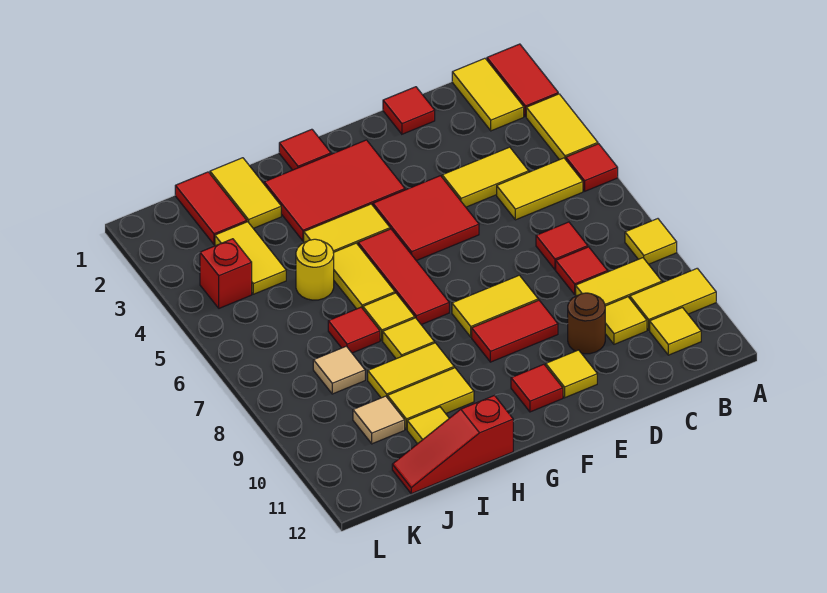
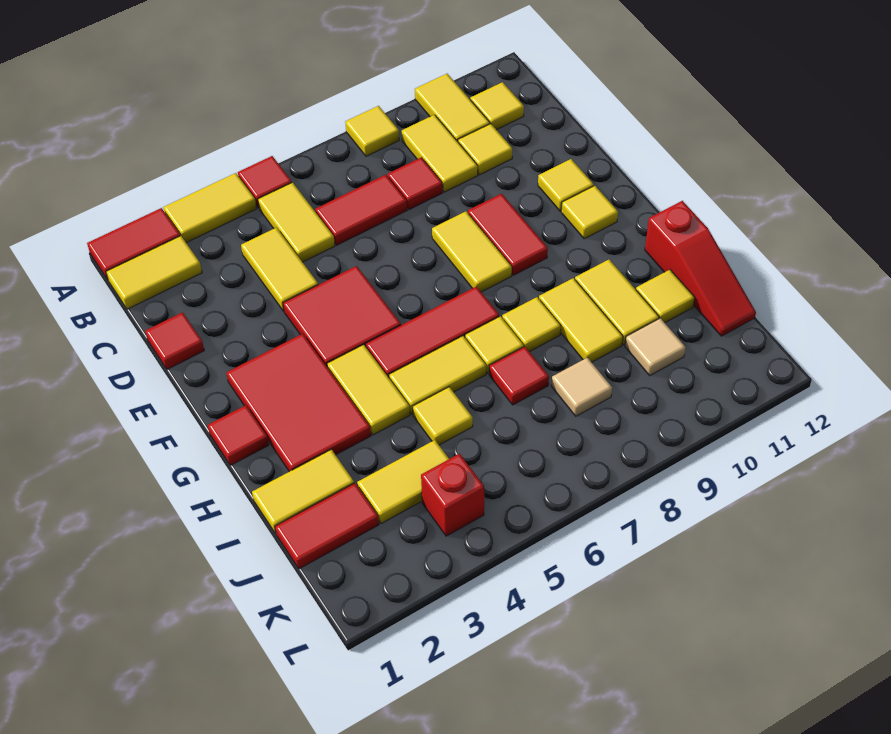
red tile C7 level 1 -> red tile C6:C7 level 1
brown round brick D10 level 1 -> none
red tile F11 level 1 -> yellow tile F11 level 1
yellow round brick I5 level 1 -> yellow tile I5 level 1

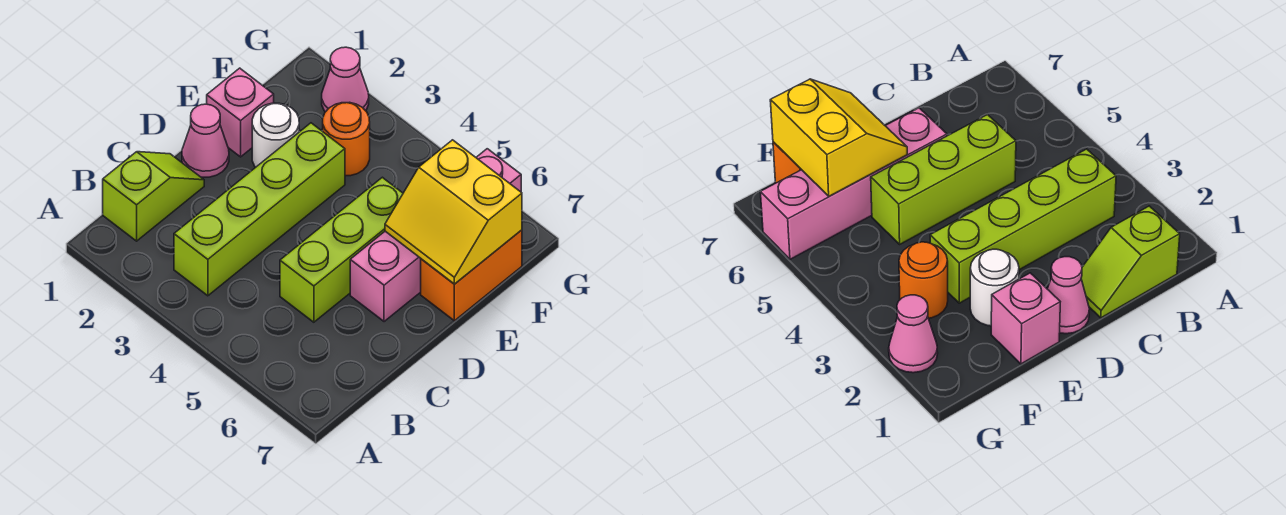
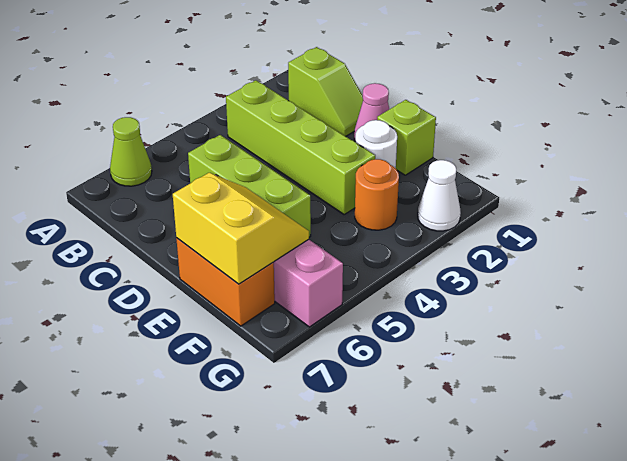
none -> lime cone A6 level 1
pink brick E1 level 1 -> lime brick E1 level 1
yellow slope E6:F7 level 2 top F -> yellow slope E6:F7 level 2 top 7
pink cone G2 level 1 -> white cone G2 level 1

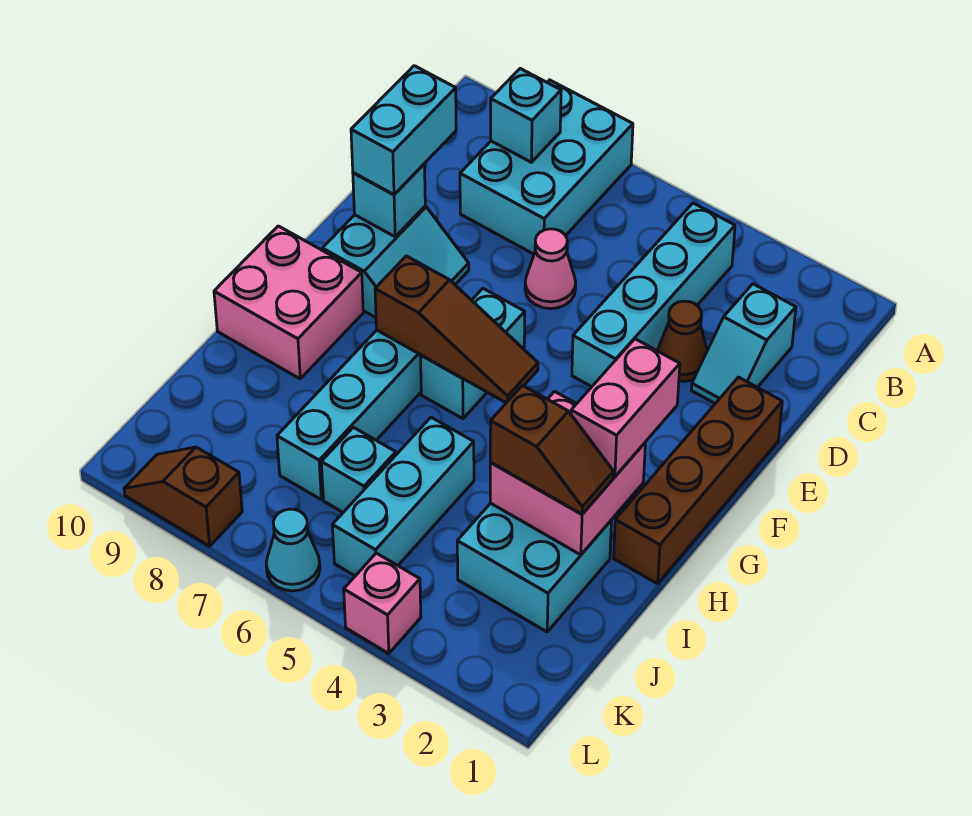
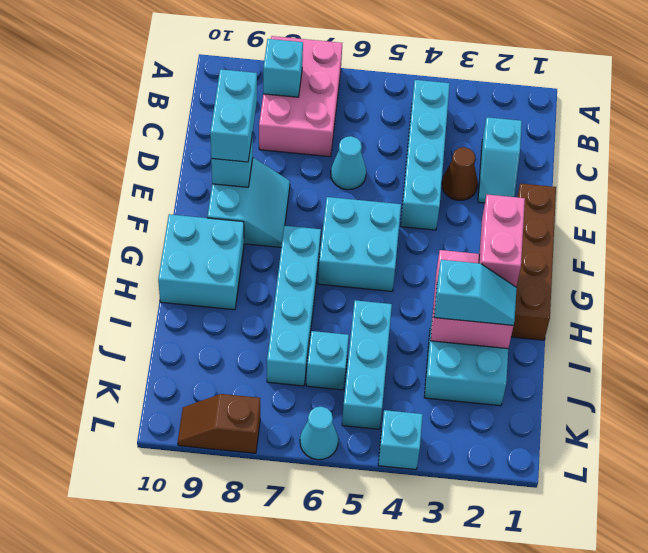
cyan brick A7:C8 level 1 -> pink brick A7:C8 level 1
pink cone D6 level 1 -> cyan cone D6 level 1
cyan brick F6:G6 level 1 -> cyan brick F5:G6 level 1
brown slope G5:G7 level 2 top 7 -> none
pink brick G9:H10 level 1 -> cyan brick G9:H10 level 1
brown slope I2:I3 level 3 top 3 -> cyan slope I2:I3 level 3 top 3
pink brick L4 level 1 -> cyan brick L4 level 1

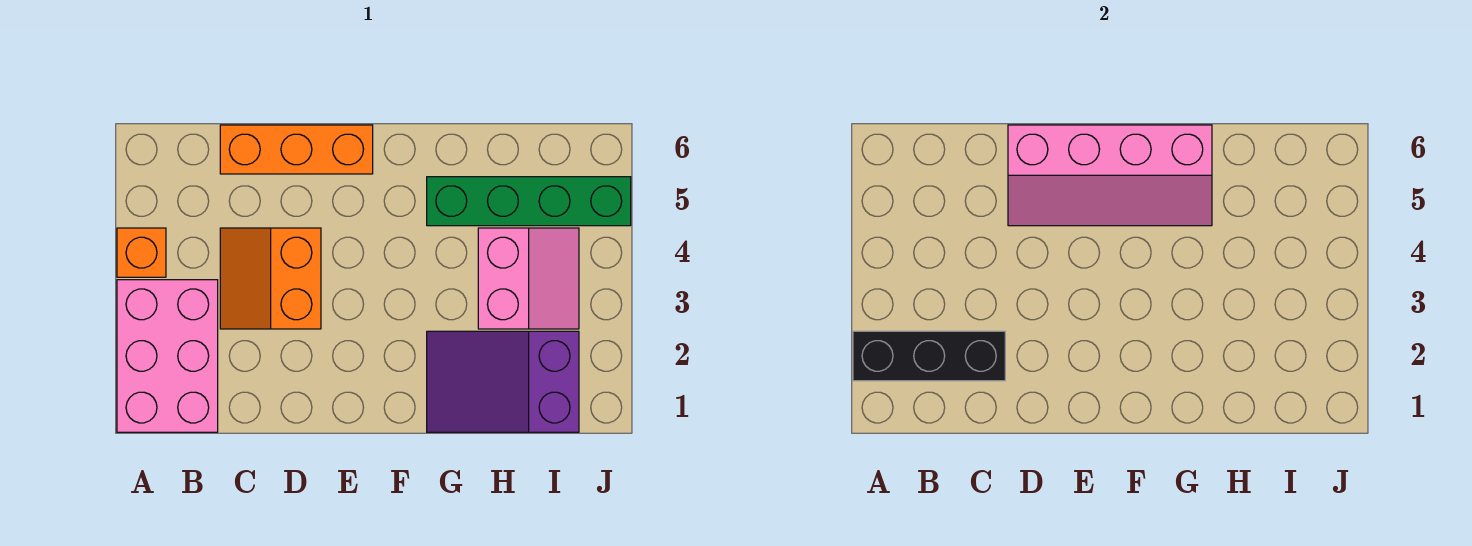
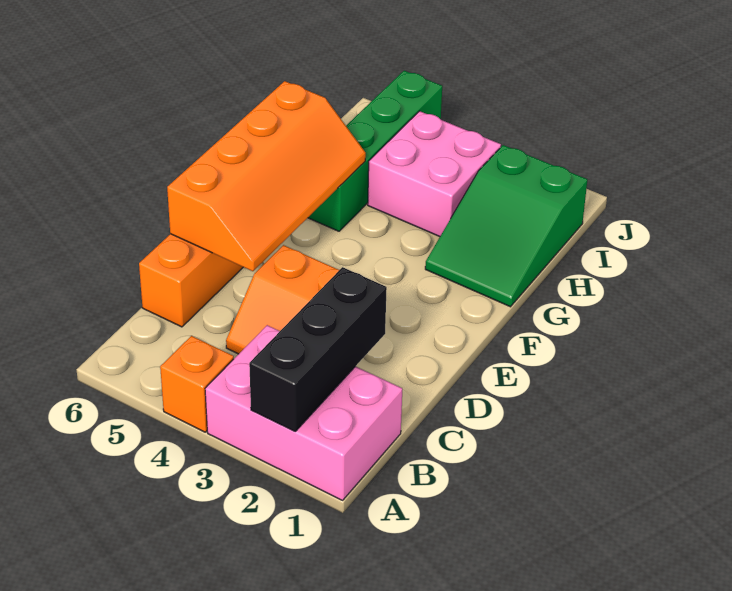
pink slope D5:G6 level 2 top 6 -> orange slope D5:G6 level 2 top 6
purple slope G1:I2 level 1 top I -> green slope G1:I2 level 1 top I
pink slope H3:I4 level 1 top H -> pink brick H3:I4 level 1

▶ _THE TASK_
Where the material contains a line with "brick", return that line.

▶ _ANSWER TO THE EXERCISE_
brown round brick D10 level 1 -> none
yellow round brick I5 level 1 -> yellow tile I5 level 1
pink brick E1 level 1 -> lime brick E1 level 1
cyan brick A7:C8 level 1 -> pink brick A7:C8 level 1
cyan brick F6:G6 level 1 -> cyan brick F5:G6 level 1
pink brick G9:H10 level 1 -> cyan brick G9:H10 level 1
pink brick L4 level 1 -> cyan brick L4 level 1
pink slope H3:I4 level 1 top H -> pink brick H3:I4 level 1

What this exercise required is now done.